About this exercise: Everything from the line containing "black pentagon at (512, 285): moved 4 px down" through the last line of the data below should be set down exactly, and nothing else.

Segment Open

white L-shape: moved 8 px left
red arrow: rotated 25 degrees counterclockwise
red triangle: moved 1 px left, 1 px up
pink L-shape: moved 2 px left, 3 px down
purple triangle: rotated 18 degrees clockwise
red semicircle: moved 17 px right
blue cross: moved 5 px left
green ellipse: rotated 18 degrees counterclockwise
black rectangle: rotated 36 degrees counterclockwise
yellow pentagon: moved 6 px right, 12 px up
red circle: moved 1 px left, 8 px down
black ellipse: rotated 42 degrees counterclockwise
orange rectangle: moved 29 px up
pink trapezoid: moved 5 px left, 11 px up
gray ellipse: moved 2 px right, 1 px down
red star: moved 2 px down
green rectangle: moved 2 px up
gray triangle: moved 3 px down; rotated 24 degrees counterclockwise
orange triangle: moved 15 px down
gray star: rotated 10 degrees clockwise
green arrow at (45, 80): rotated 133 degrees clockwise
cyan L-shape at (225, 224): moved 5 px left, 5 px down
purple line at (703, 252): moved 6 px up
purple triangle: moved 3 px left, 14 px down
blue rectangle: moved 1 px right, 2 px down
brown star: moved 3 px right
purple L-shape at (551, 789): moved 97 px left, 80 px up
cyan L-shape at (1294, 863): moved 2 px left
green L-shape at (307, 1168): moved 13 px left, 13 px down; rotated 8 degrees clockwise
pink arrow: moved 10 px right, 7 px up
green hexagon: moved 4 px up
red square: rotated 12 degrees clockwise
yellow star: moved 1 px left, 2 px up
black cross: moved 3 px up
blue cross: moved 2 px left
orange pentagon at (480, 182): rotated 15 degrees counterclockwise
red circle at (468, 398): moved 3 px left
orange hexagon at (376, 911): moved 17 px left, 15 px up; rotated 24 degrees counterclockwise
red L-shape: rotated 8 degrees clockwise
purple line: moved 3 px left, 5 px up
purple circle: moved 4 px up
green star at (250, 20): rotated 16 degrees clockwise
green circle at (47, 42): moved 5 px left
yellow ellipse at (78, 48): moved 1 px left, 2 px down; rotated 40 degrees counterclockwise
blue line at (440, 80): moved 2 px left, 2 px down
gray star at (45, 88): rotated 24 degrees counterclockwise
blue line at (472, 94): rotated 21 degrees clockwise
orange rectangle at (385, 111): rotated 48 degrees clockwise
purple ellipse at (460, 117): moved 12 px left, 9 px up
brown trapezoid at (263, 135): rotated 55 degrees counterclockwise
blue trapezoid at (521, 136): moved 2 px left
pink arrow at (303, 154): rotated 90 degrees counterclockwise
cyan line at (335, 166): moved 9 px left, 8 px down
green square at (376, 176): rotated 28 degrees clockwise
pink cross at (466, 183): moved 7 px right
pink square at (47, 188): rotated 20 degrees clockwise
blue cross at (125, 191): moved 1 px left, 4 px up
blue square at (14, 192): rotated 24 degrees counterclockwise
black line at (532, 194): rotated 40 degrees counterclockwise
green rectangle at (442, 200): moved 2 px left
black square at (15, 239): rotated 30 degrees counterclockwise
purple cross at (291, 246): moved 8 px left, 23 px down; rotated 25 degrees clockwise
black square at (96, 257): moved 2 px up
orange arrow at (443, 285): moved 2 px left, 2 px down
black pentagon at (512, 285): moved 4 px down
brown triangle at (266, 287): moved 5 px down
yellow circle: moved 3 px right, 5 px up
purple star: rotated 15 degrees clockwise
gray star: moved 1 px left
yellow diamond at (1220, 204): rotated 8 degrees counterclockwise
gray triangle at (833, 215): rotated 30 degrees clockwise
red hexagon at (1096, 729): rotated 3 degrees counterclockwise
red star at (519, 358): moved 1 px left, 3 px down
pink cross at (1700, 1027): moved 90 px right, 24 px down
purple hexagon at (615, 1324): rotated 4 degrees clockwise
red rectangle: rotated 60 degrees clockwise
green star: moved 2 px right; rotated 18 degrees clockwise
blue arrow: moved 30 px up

Segment Closed

Result below:
black pentagon at (512, 285): moved 4 px down
brown triangle at (266, 287): moved 5 px down
yellow circle: moved 3 px right, 5 px up
purple star: rotated 15 degrees clockwise
gray star: moved 1 px left
yellow diamond at (1220, 204): rotated 8 degrees counterclockwise
gray triangle at (833, 215): rotated 30 degrees clockwise
red hexagon at (1096, 729): rotated 3 degrees counterclockwise
red star at (519, 358): moved 1 px left, 3 px down
pink cross at (1700, 1027): moved 90 px right, 24 px down
purple hexagon at (615, 1324): rotated 4 degrees clockwise
red rectangle: rotated 60 degrees clockwise
green star: moved 2 px right; rotated 18 degrees clockwise
blue arrow: moved 30 px up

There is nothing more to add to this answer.